====== INFORMATION GIVEN ======

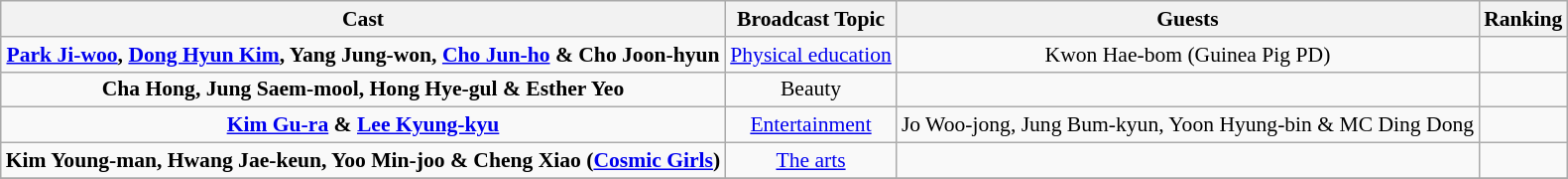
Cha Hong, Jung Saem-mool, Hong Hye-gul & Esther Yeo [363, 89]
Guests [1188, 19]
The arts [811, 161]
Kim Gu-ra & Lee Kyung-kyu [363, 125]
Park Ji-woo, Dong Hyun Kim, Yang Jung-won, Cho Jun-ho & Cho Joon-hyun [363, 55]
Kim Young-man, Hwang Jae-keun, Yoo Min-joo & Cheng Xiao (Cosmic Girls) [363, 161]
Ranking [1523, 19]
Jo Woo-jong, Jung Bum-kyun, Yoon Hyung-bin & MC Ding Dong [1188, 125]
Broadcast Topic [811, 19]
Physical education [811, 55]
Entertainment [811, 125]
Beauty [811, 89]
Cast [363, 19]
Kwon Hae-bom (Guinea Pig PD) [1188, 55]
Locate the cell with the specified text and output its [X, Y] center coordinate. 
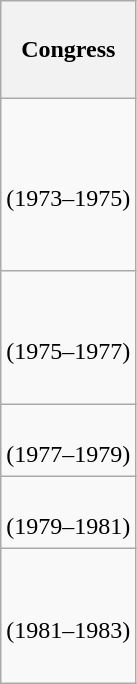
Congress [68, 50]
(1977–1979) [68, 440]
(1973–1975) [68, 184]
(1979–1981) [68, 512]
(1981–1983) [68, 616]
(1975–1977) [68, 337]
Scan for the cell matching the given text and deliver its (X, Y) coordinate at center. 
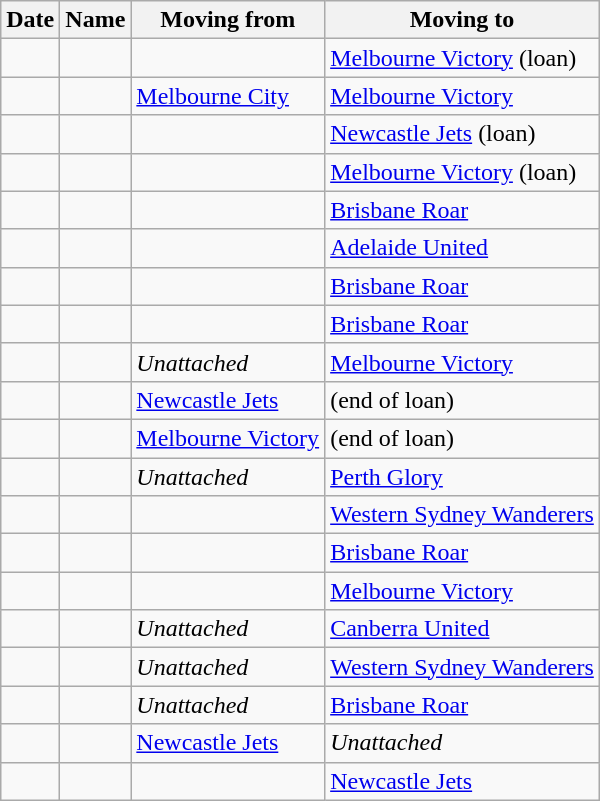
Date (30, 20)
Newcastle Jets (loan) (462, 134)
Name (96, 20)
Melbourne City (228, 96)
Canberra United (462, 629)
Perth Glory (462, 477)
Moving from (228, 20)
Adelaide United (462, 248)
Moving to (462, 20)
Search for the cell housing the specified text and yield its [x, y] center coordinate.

======

> JOB
Write out every line of the listing above verbatim, leaving out the pictures.

> OUTPUT OF THE TASK
Cha Hong, Jung Saem-mool, Hong Hye-gul & Esther Yeo [363, 89]
Guests [1188, 19]
The arts [811, 161]
Kim Gu-ra & Lee Kyung-kyu [363, 125]
Park Ji-woo, Dong Hyun Kim, Yang Jung-won, Cho Jun-ho & Cho Joon-hyun [363, 55]
Kim Young-man, Hwang Jae-keun, Yoo Min-joo & Cheng Xiao (Cosmic Girls) [363, 161]
Ranking [1523, 19]
Jo Woo-jong, Jung Bum-kyun, Yoon Hyung-bin & MC Ding Dong [1188, 125]
Broadcast Topic [811, 19]
Physical education [811, 55]
Entertainment [811, 125]
Beauty [811, 89]
Cast [363, 19]
Kwon Hae-bom (Guinea Pig PD) [1188, 55]
Locate the cell with the specified text and output its [X, Y] center coordinate. 
Congress [68, 50]
(1977–1979) [68, 440]
(1973–1975) [68, 184]
(1979–1981) [68, 512]
(1981–1983) [68, 616]
(1975–1977) [68, 337]
Scan for the cell matching the given text and deliver its (X, Y) coordinate at center. 
Date (30, 20)
Newcastle Jets (loan) (462, 134)
Name (96, 20)
Melbourne City (228, 96)
Canberra United (462, 629)
Perth Glory (462, 477)
Moving from (228, 20)
Adelaide United (462, 248)
Moving to (462, 20)
Search for the cell housing the specified text and yield its [x, y] center coordinate.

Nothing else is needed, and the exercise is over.